• [Materials provided]
----
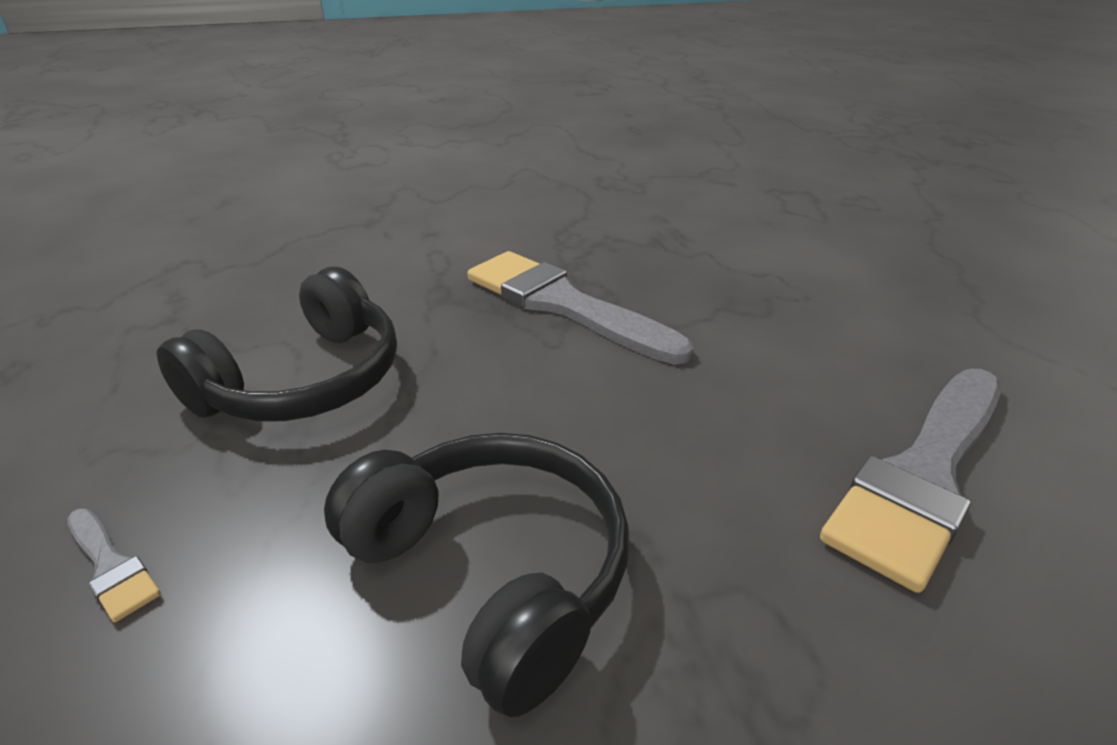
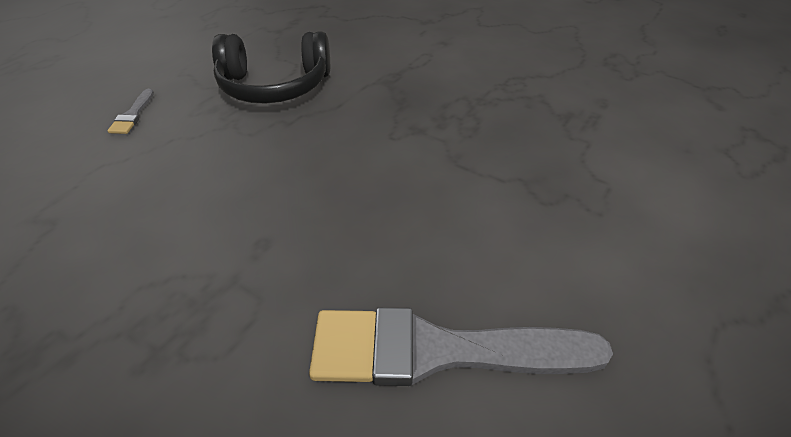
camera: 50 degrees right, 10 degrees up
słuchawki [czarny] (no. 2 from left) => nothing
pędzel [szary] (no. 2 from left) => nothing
----
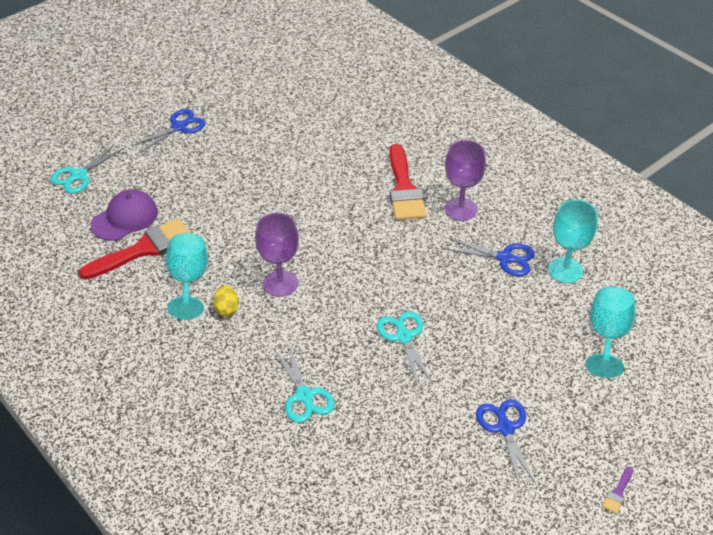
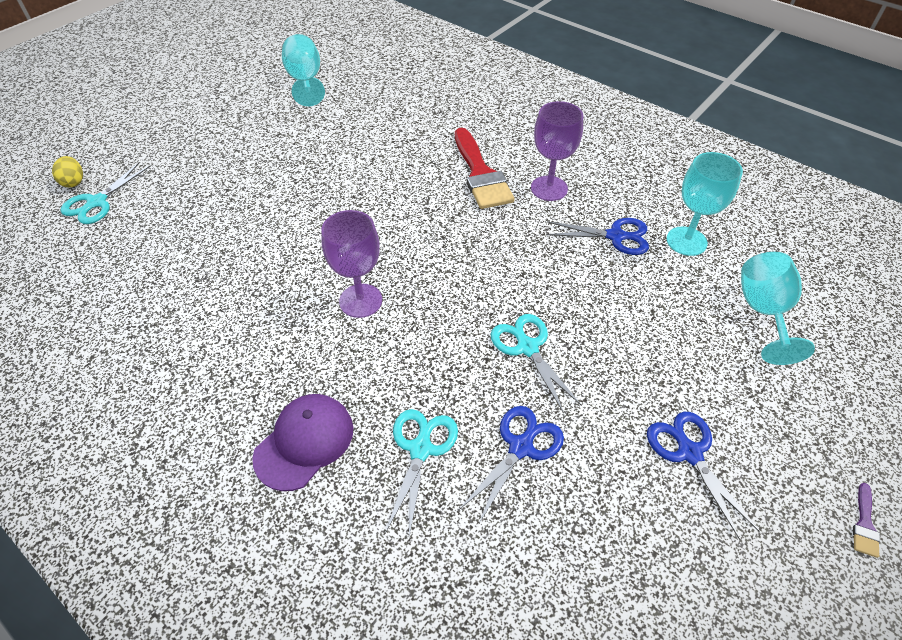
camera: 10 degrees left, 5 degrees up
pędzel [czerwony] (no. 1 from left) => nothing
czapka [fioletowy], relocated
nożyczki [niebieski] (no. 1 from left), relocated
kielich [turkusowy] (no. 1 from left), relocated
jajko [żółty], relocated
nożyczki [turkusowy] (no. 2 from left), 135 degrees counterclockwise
----
Return, with no change at all, every line in the entries above from the line containing "czapka [fioletowy], relocated" through the line containing "nożyczki [turkusowy] (no.".

czapka [fioletowy], relocated
nożyczki [niebieski] (no. 1 from left), relocated
kielich [turkusowy] (no. 1 from left), relocated
jajko [żółty], relocated
nożyczki [turkusowy] (no. 2 from left), 135 degrees counterclockwise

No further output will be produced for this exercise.